In the records below, find the line holding "D3: LED (A N10, K GND) -> LED (A GND, K N10)" and the line holding "V4: AC 10mV". Set down both, with every line between them, exactly.

[Structured diff data]
######

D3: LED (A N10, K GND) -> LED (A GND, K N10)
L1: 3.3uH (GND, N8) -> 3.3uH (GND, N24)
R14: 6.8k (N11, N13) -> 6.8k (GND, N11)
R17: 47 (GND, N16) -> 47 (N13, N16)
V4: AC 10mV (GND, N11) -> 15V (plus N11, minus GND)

######

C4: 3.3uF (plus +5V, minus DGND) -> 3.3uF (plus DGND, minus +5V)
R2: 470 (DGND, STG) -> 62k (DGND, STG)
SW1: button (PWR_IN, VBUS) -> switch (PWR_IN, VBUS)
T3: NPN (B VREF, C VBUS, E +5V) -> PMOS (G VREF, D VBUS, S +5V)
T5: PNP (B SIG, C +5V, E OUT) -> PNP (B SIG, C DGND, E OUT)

######

• [Task result]:
D3: LED (A N10, K GND) -> LED (A GND, K N10)
L1: 3.3uH (GND, N8) -> 3.3uH (GND, N24)
R14: 6.8k (N11, N13) -> 6.8k (GND, N11)
R17: 47 (GND, N16) -> 47 (N13, N16)
V4: AC 10mV (GND, N11) -> 15V (plus N11, minus GND)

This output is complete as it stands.